━━━━━ Exercise material ━━━━━

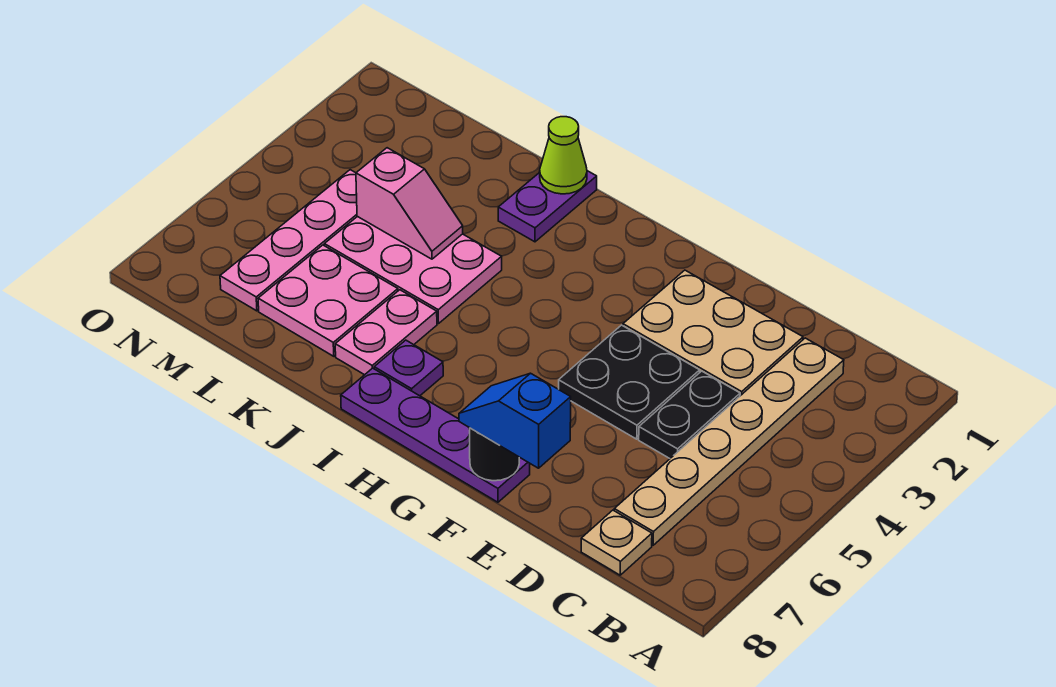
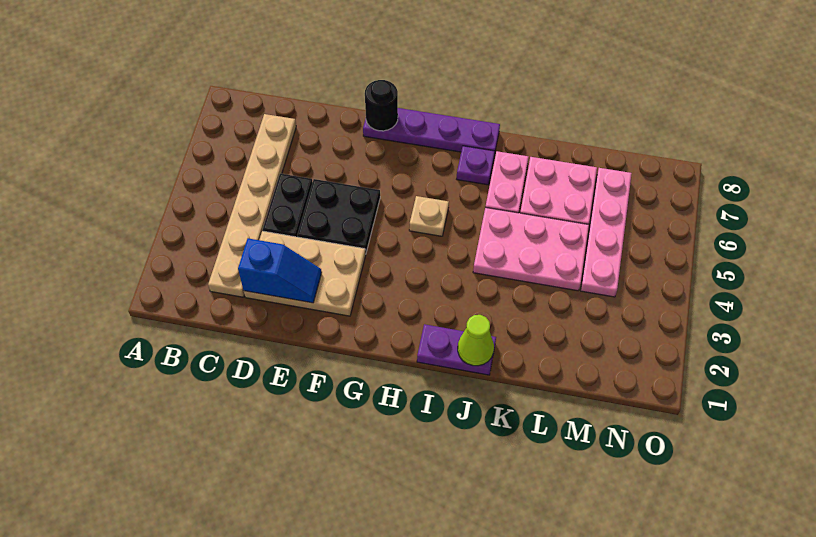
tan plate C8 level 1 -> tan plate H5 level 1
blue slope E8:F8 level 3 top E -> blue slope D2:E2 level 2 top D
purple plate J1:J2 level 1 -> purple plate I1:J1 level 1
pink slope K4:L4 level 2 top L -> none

━━━━━
━━━━━ Exercise material ━━━━━

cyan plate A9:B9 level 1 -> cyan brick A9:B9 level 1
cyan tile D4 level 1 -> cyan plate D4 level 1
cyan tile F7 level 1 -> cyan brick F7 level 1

━━━━━
━━━━━ Exercise material ━━━━━

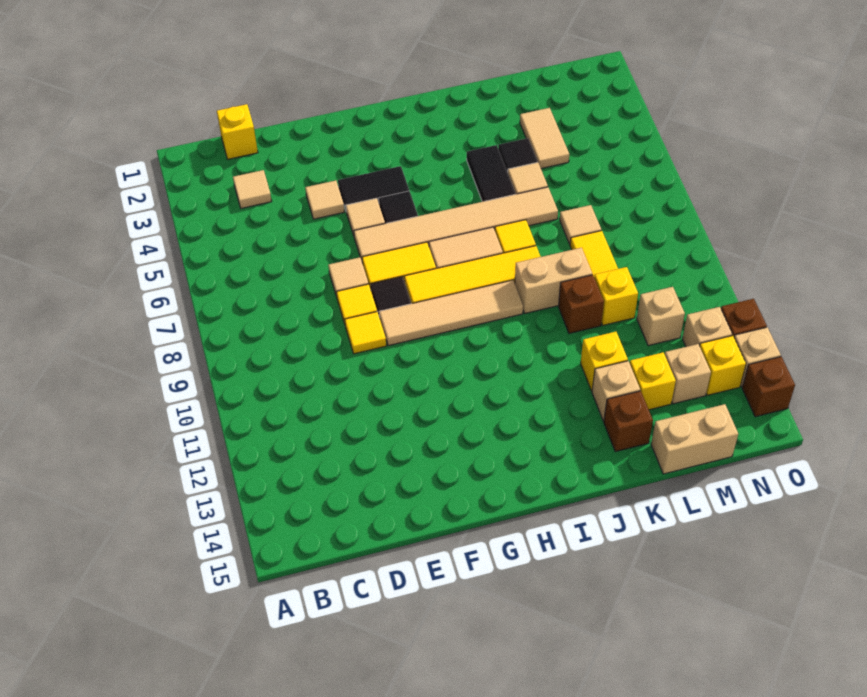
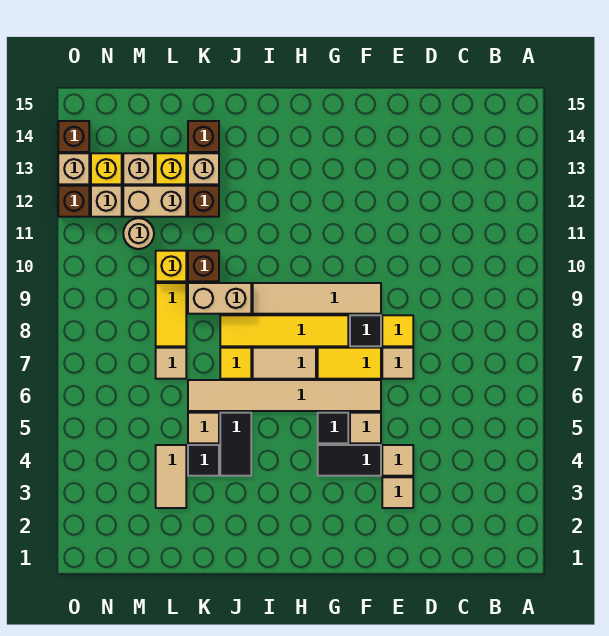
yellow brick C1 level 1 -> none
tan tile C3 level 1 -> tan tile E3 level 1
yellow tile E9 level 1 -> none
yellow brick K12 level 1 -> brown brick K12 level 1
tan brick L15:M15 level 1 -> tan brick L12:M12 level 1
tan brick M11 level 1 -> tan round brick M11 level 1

━━━━━

- _Assignment_
Scan the data above for the word "cyan". Copy every line in which it is found.

- _The completed task_
cyan plate A9:B9 level 1 -> cyan brick A9:B9 level 1
cyan tile D4 level 1 -> cyan plate D4 level 1
cyan tile F7 level 1 -> cyan brick F7 level 1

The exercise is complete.